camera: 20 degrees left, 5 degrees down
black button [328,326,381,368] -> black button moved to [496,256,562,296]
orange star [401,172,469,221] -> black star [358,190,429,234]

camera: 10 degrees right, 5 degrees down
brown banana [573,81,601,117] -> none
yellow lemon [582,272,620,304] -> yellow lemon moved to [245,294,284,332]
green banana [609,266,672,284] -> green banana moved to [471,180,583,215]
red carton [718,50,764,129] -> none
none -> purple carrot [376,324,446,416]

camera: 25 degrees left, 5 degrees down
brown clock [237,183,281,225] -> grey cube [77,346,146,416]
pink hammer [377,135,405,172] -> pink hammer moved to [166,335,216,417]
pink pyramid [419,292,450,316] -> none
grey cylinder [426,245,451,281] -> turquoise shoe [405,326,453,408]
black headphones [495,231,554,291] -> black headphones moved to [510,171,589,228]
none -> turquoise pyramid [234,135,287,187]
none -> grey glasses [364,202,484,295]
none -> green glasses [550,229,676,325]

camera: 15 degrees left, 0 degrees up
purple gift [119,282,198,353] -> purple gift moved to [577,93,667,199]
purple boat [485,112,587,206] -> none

----------

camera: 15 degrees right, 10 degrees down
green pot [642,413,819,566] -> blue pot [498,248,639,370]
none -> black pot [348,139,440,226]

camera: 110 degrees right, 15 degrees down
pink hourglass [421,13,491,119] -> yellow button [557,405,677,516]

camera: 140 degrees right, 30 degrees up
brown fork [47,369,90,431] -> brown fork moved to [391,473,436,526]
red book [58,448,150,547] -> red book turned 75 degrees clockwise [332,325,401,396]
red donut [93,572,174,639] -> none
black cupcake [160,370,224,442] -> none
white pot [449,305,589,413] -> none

----------

• Work task:
Print again the lines of the entries above that fall between the line holding "camera: 20 degrees left, 5 degrees down" and the line holding "purple boat [485,112,587,206] -> none", inclusive, exactly as they stand.

• Response area:
camera: 20 degrees left, 5 degrees down
black button [328,326,381,368] -> black button moved to [496,256,562,296]
orange star [401,172,469,221] -> black star [358,190,429,234]

camera: 10 degrees right, 5 degrees down
brown banana [573,81,601,117] -> none
yellow lemon [582,272,620,304] -> yellow lemon moved to [245,294,284,332]
green banana [609,266,672,284] -> green banana moved to [471,180,583,215]
red carton [718,50,764,129] -> none
none -> purple carrot [376,324,446,416]

camera: 25 degrees left, 5 degrees down
brown clock [237,183,281,225] -> grey cube [77,346,146,416]
pink hammer [377,135,405,172] -> pink hammer moved to [166,335,216,417]
pink pyramid [419,292,450,316] -> none
grey cylinder [426,245,451,281] -> turquoise shoe [405,326,453,408]
black headphones [495,231,554,291] -> black headphones moved to [510,171,589,228]
none -> turquoise pyramid [234,135,287,187]
none -> grey glasses [364,202,484,295]
none -> green glasses [550,229,676,325]

camera: 15 degrees left, 0 degrees up
purple gift [119,282,198,353] -> purple gift moved to [577,93,667,199]
purple boat [485,112,587,206] -> none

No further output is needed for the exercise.